Copy out each line below in which the string "diode" appears.

BEGIN SOURCE MATERIAL

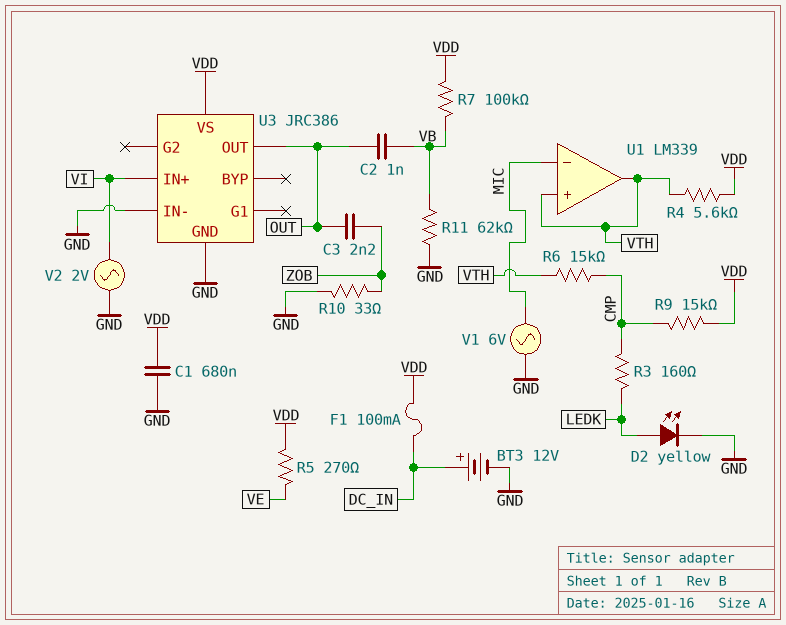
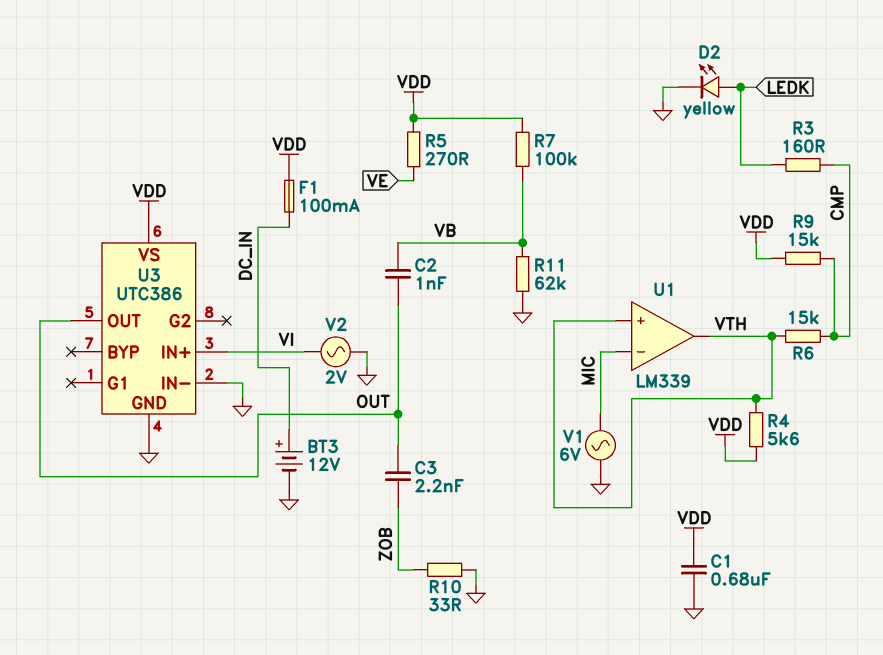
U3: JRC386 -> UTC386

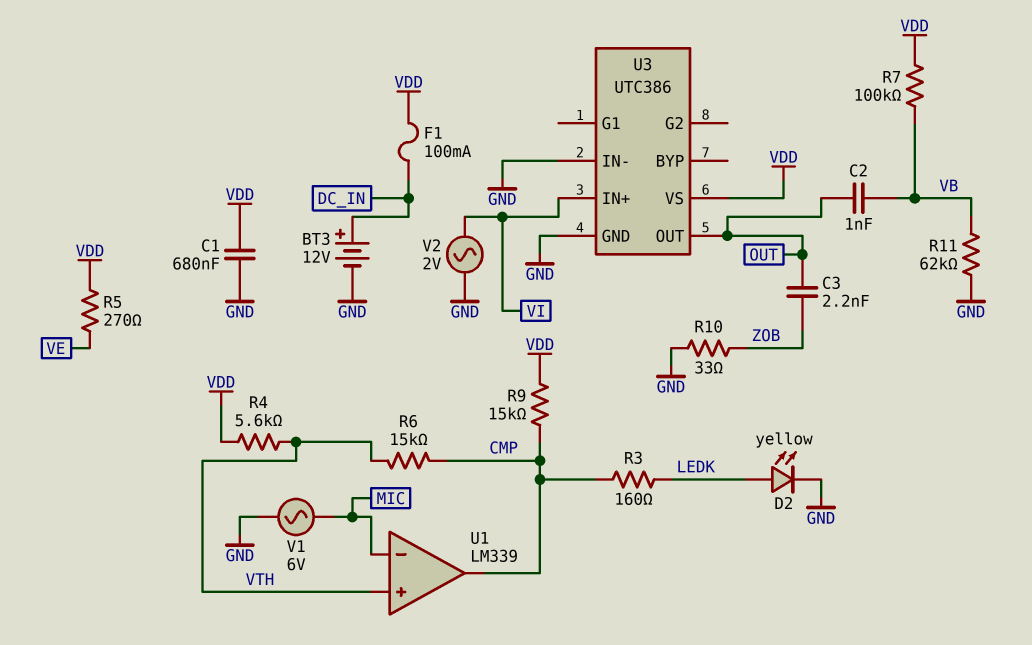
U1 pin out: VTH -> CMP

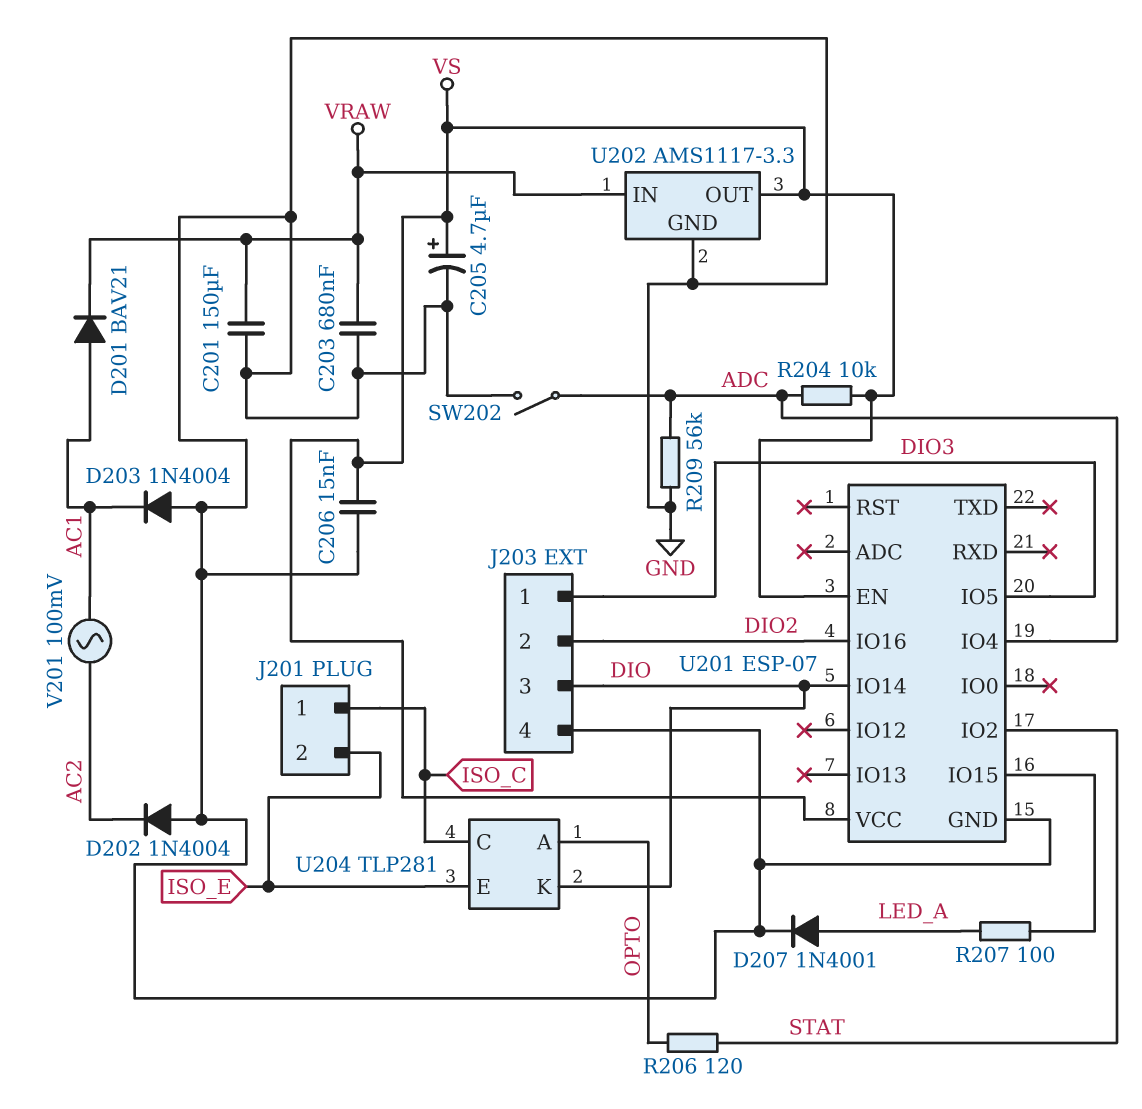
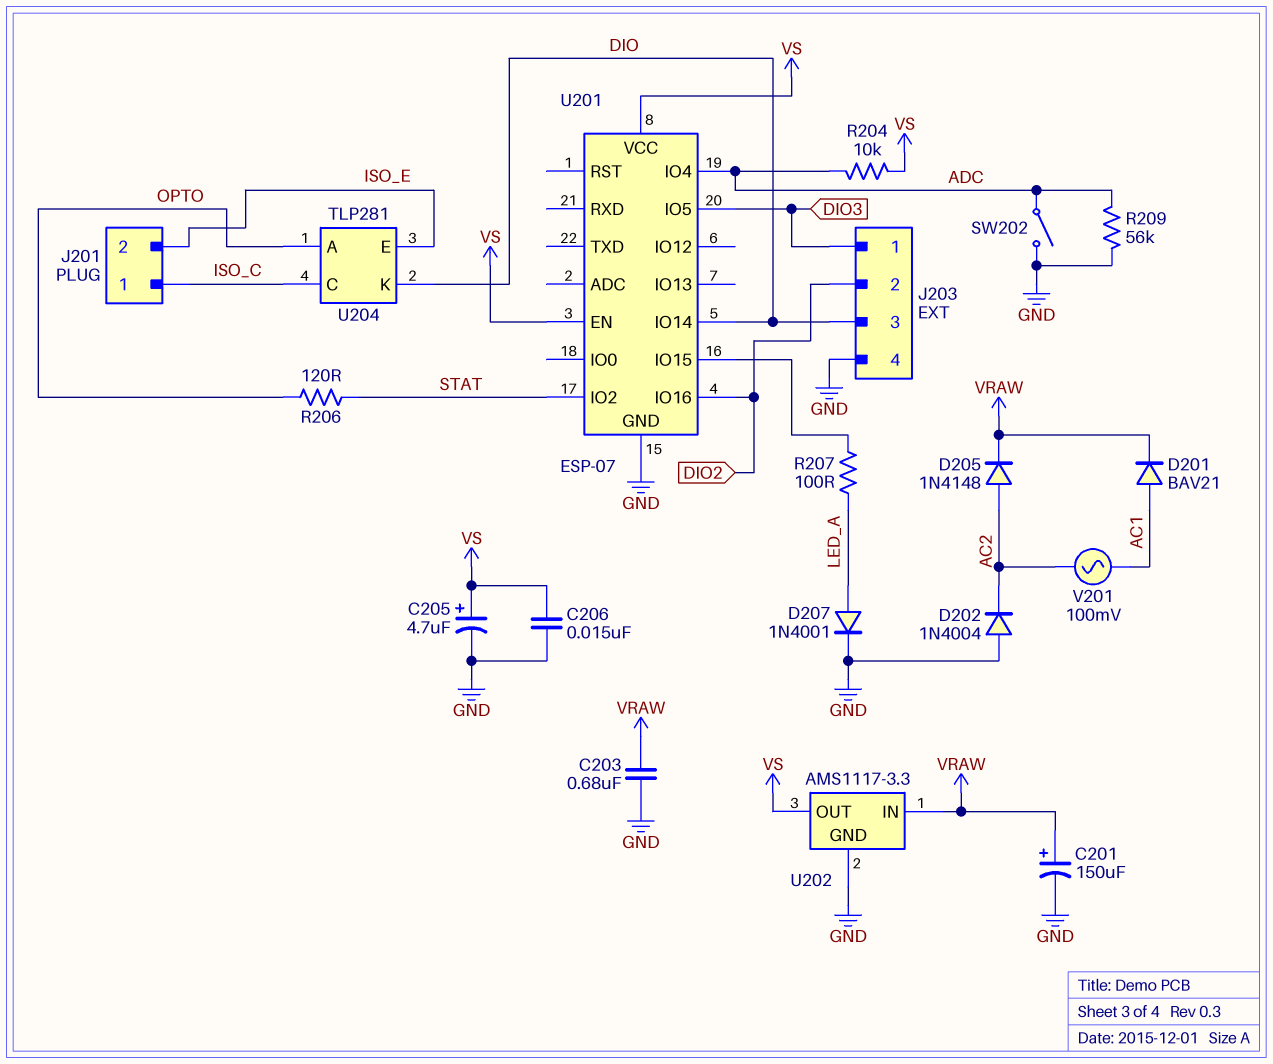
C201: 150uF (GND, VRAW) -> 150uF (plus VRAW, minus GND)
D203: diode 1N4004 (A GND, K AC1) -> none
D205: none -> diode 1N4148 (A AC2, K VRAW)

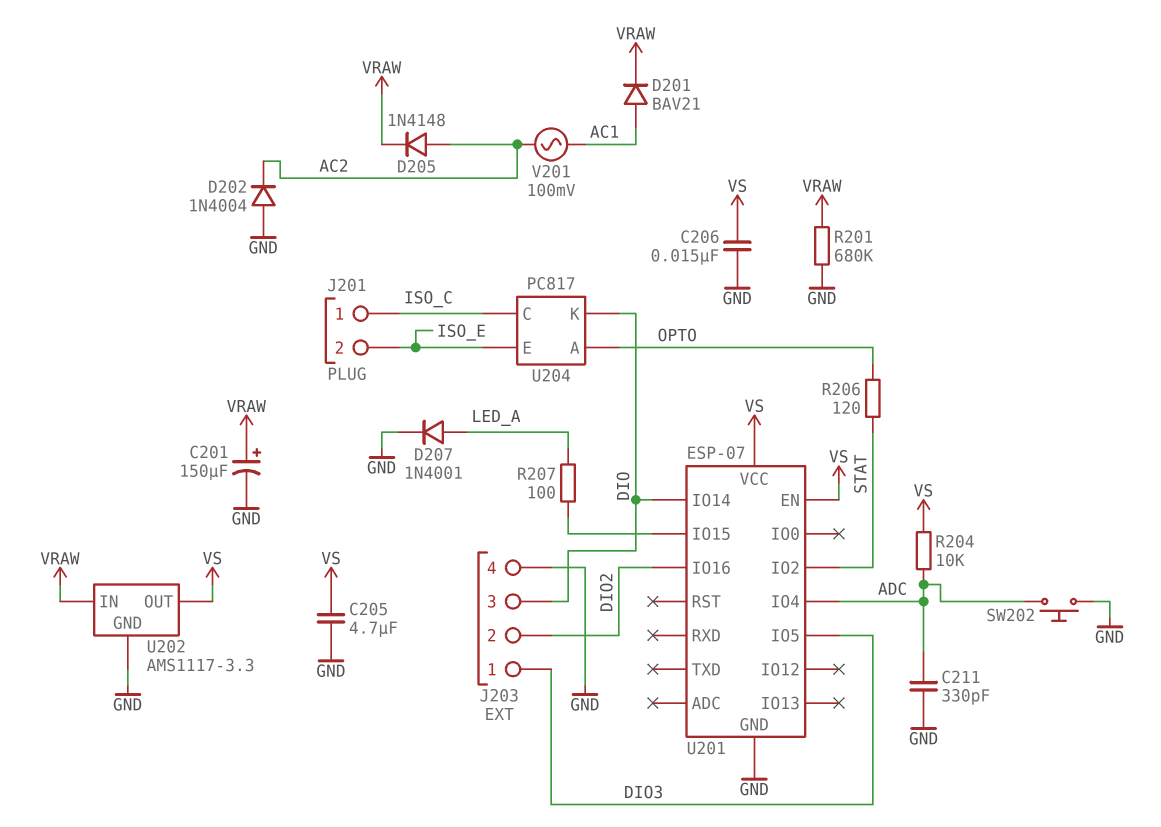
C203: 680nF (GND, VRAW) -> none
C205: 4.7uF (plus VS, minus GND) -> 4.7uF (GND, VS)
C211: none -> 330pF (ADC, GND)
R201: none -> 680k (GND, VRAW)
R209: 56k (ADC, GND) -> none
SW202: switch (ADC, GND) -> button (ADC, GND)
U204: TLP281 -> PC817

END SOURCE MATERIAL
BEGIN SOURCE MATERIAL

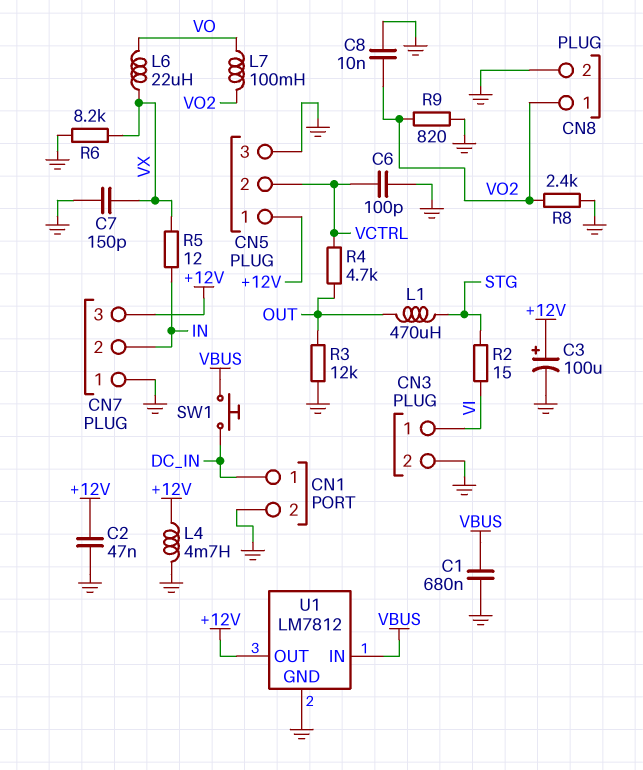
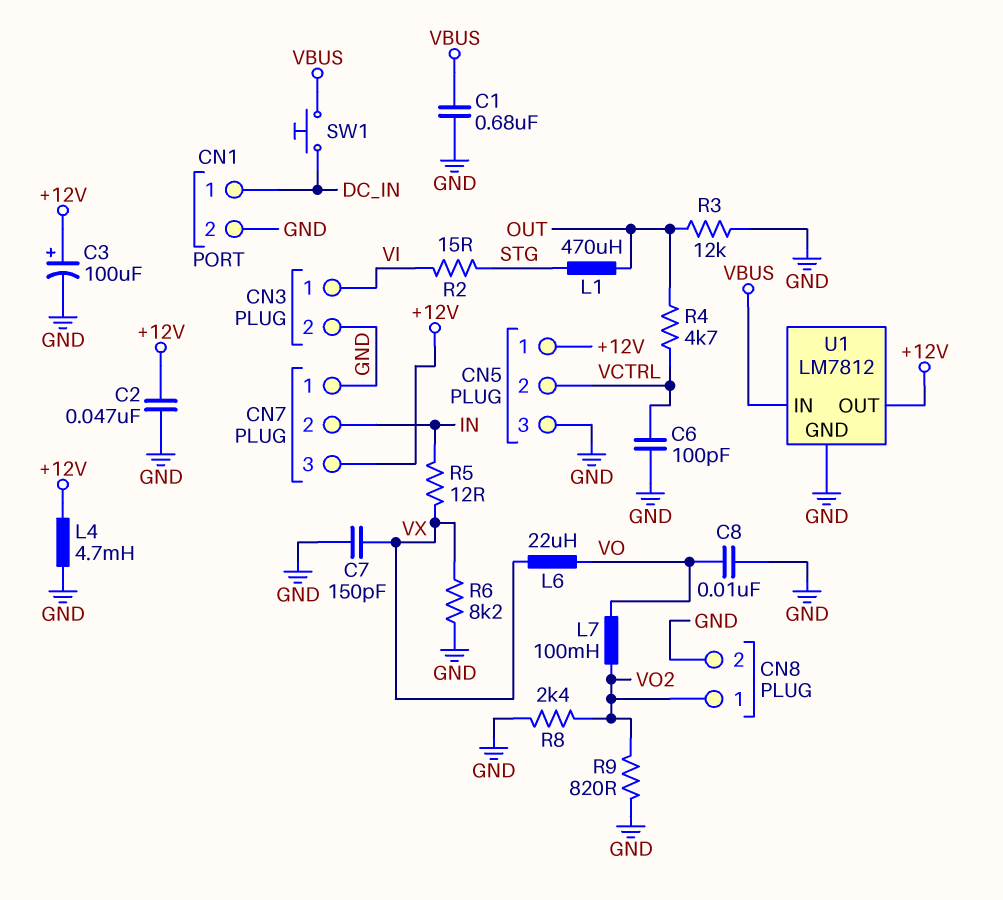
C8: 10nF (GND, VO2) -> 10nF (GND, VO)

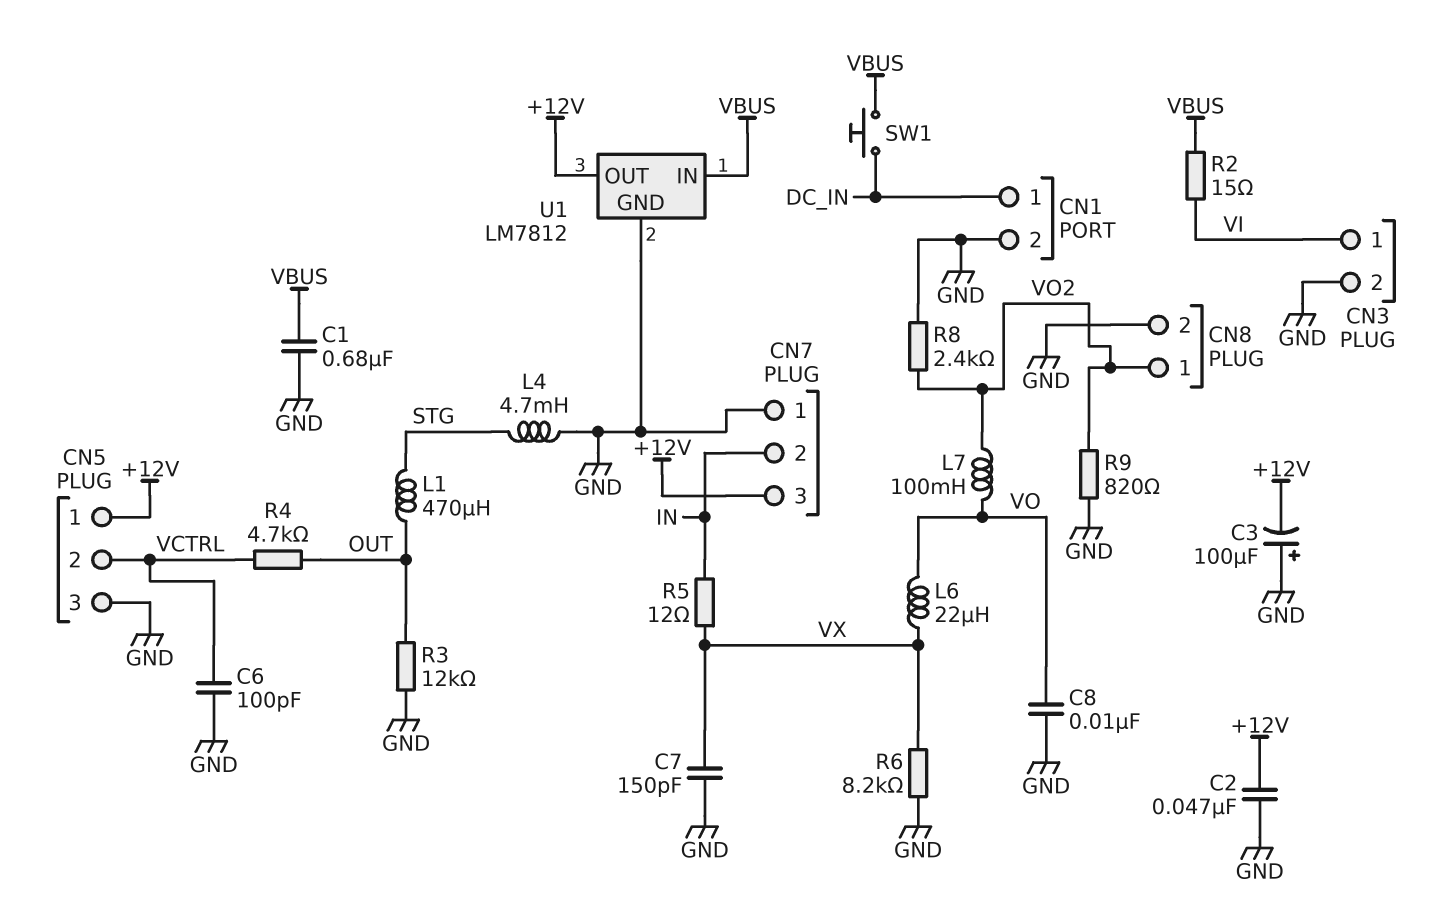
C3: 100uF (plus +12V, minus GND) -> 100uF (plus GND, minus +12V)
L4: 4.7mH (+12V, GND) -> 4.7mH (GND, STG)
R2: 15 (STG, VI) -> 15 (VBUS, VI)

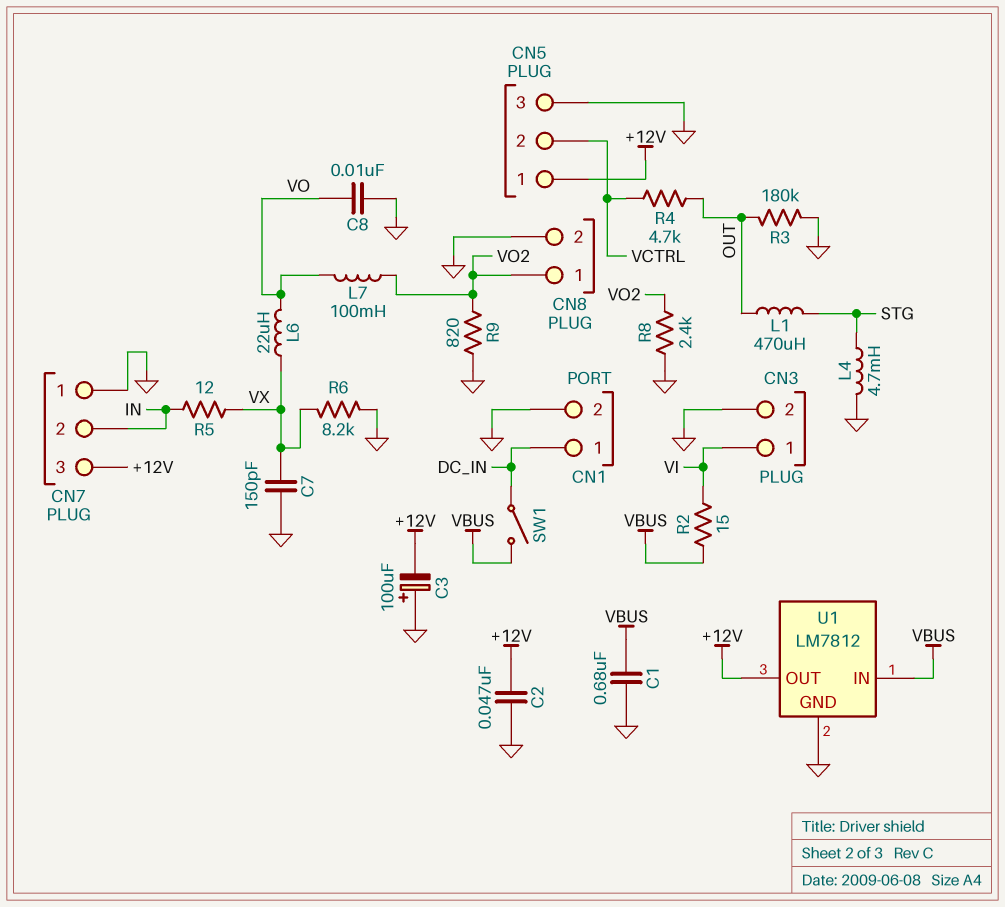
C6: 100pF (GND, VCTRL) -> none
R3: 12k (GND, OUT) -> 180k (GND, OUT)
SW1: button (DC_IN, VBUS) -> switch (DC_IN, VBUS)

END SOURCE MATERIAL

== TASK OUTPUT ==
D203: diode 1N4004 (A GND, K AC1) -> none
D205: none -> diode 1N4148 (A AC2, K VRAW)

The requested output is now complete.